WORK ITEM: Leave the pictures out. Transcribe exactly every line from the start of the records through the one containing "shifted: despertador [rojo]".

····················

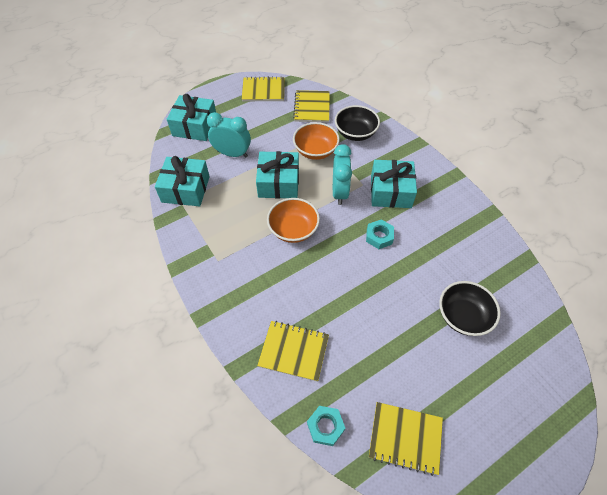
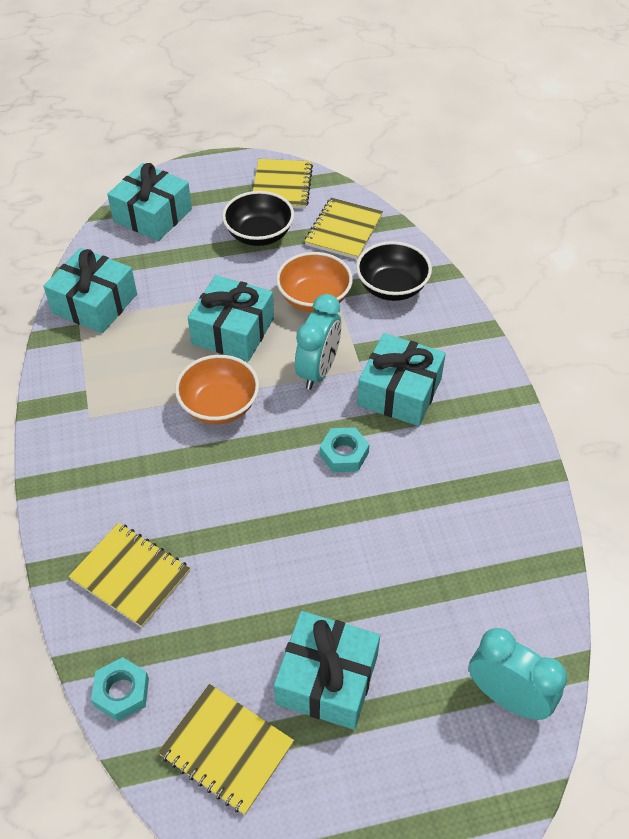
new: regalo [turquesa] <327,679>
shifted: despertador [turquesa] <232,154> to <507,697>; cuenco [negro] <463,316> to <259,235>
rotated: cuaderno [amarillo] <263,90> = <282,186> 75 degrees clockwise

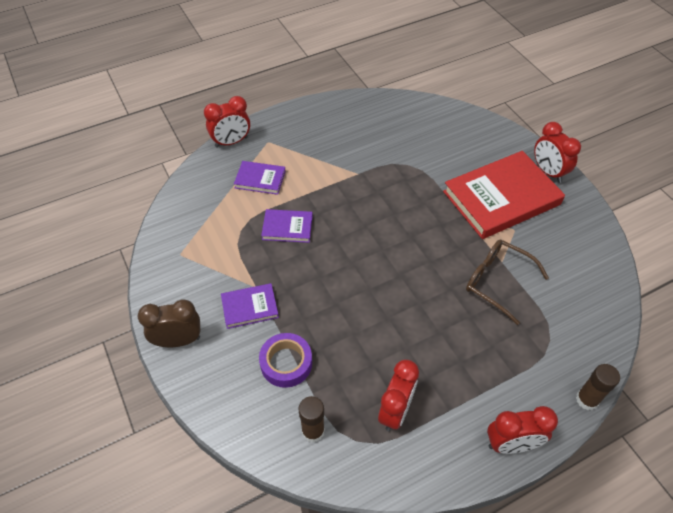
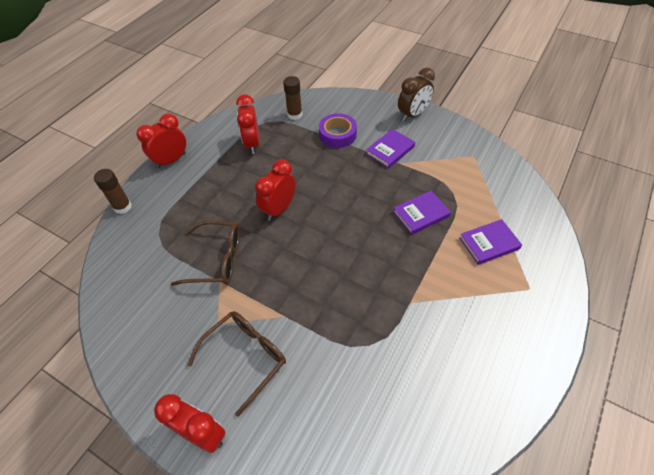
shifted: despertador [rojo] <231,142> to <279,209>
swapped: libro [rojo] <501,198> to gafas [marrón] <246,357>

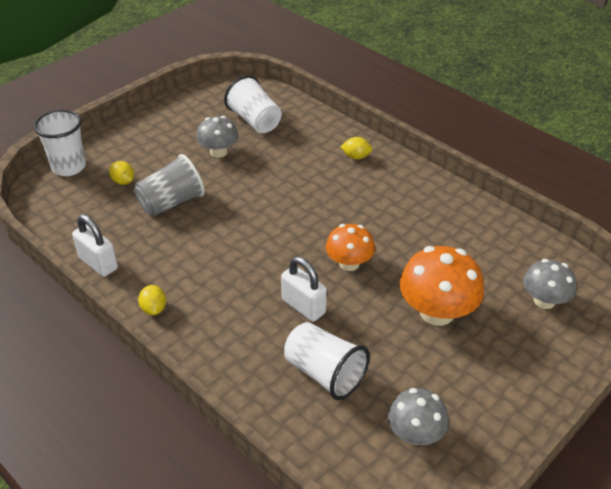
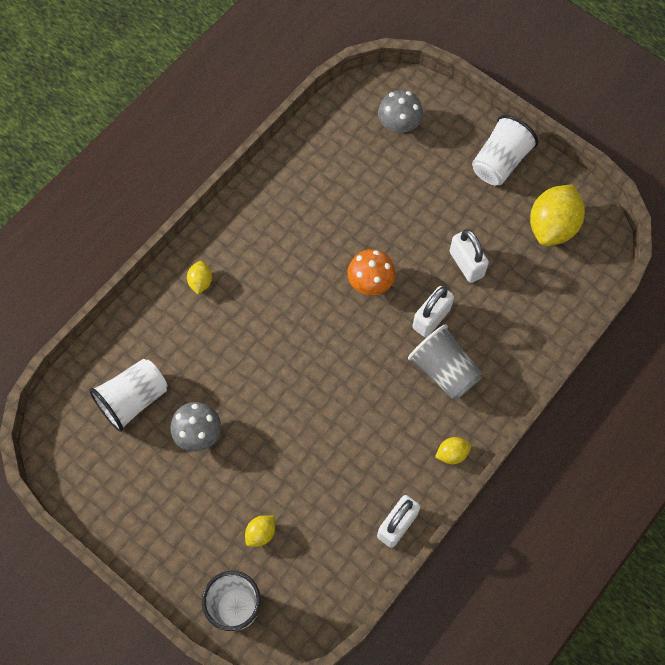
gone: seta [naranja] <437,312>
new: candado [blanco] <466,264>
shifted: vaso [gris] <171,202> to <444,370>; vaso [blanco] <324,373> to <500,162>
swapped: seta [gris] <415,434> to limón [amarillo] <552,226>

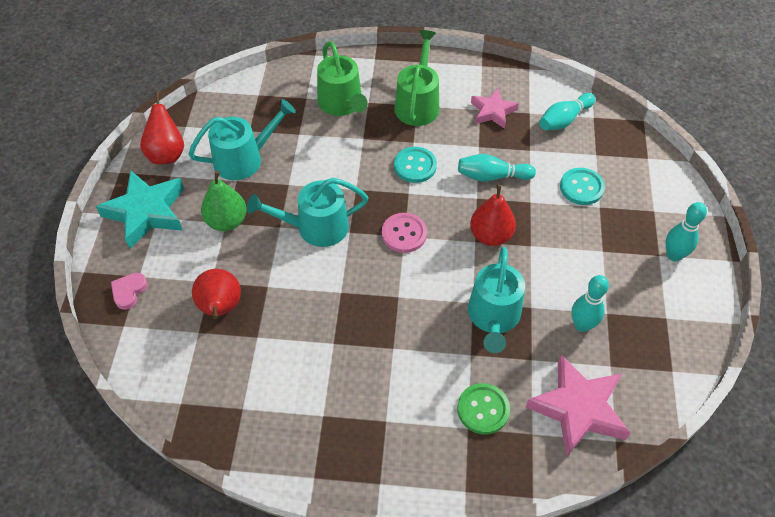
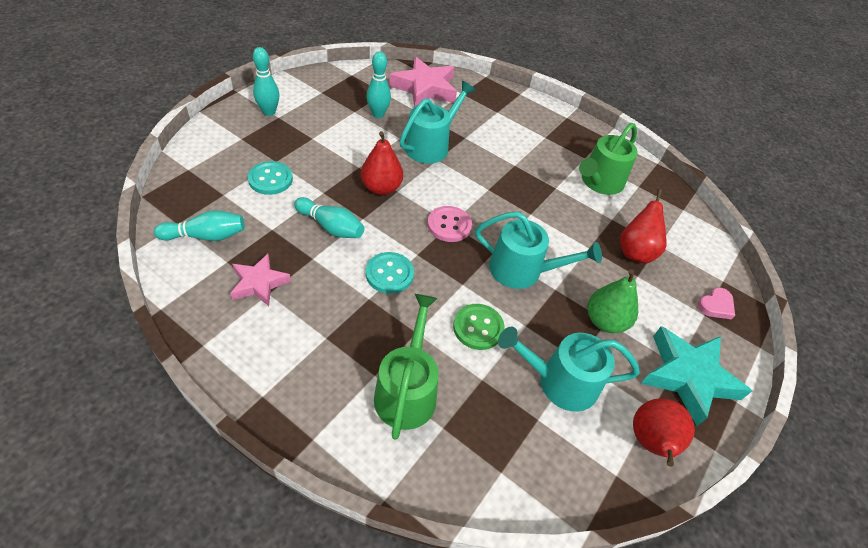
shifted: regadera [verde] <418,104> to <599,182>; botón [verde] <483,409> to <478,328>

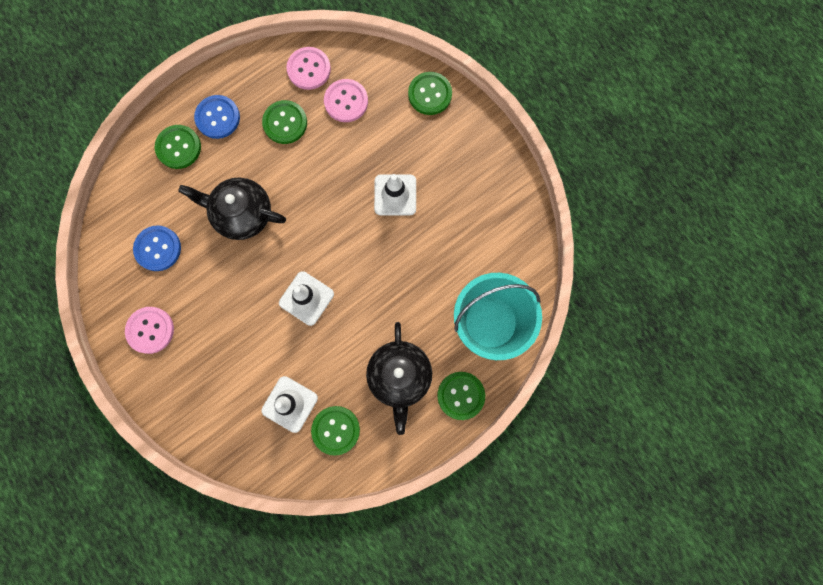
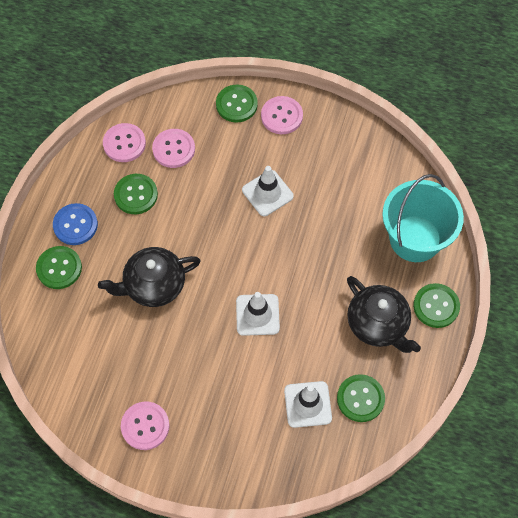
gone: botón [azul] <158,248>
new: botón [rosa] <281,116>

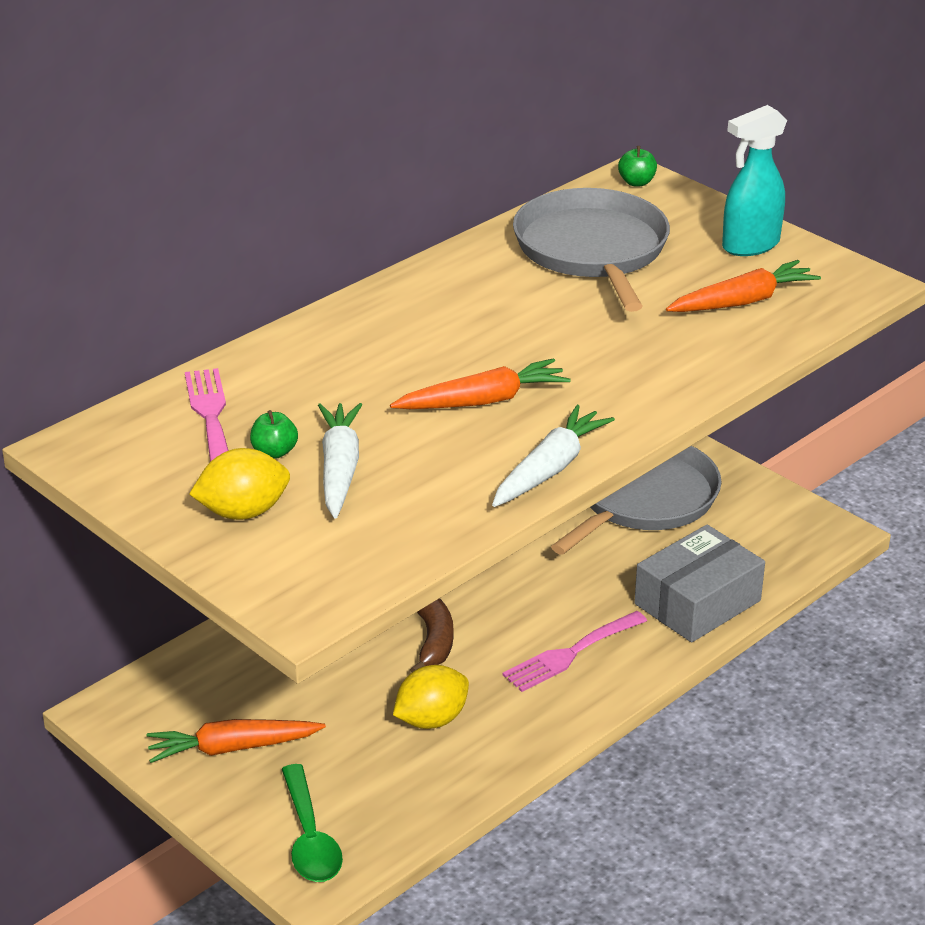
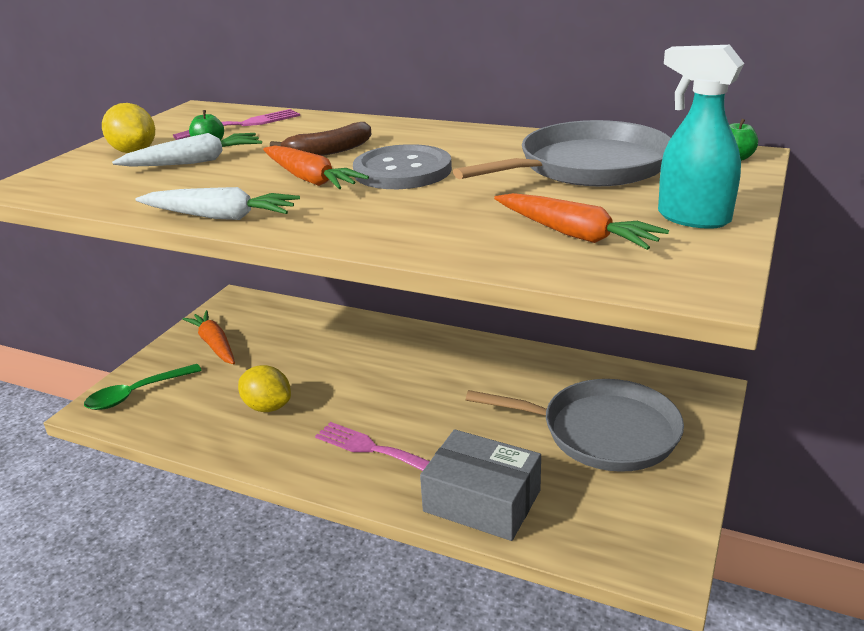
new: botón [gris] <402,171>
shifted: plátano [marrón] <432,639> to <329,151>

····················

RESULT OF THE EXERCISE:
new: regalo [turquesa] <327,679>
shifted: despertador [turquesa] <232,154> to <507,697>; cuenco [negro] <463,316> to <259,235>
rotated: cuaderno [amarillo] <263,90> = <282,186> 75 degrees clockwise

shifted: despertador [rojo] <231,142> to <279,209>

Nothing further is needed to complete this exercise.